> _Supplied data_
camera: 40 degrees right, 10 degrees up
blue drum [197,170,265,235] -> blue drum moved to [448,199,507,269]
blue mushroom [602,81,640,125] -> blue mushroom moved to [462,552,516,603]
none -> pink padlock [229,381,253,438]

==

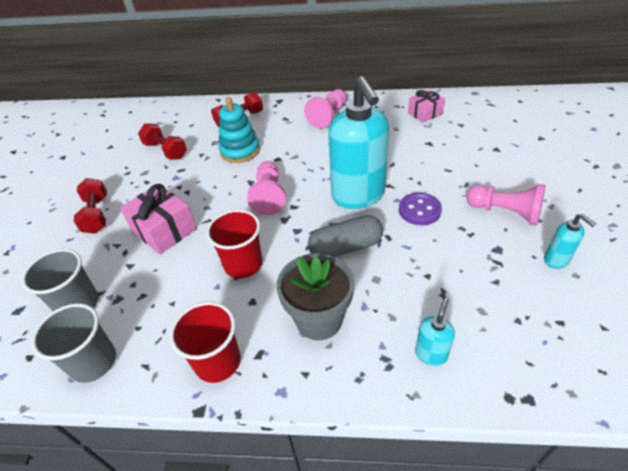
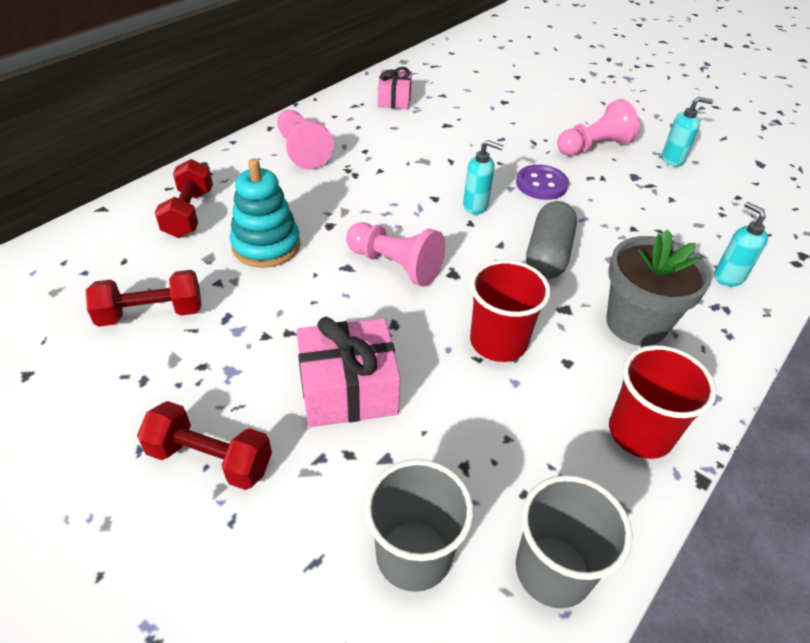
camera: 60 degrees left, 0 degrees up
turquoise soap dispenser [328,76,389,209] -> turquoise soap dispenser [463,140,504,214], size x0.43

> _What the task asks_
Show each line of the material above where "degrees" occurs.

> _Answer for this exercise_
camera: 40 degrees right, 10 degrees up
camera: 60 degrees left, 0 degrees up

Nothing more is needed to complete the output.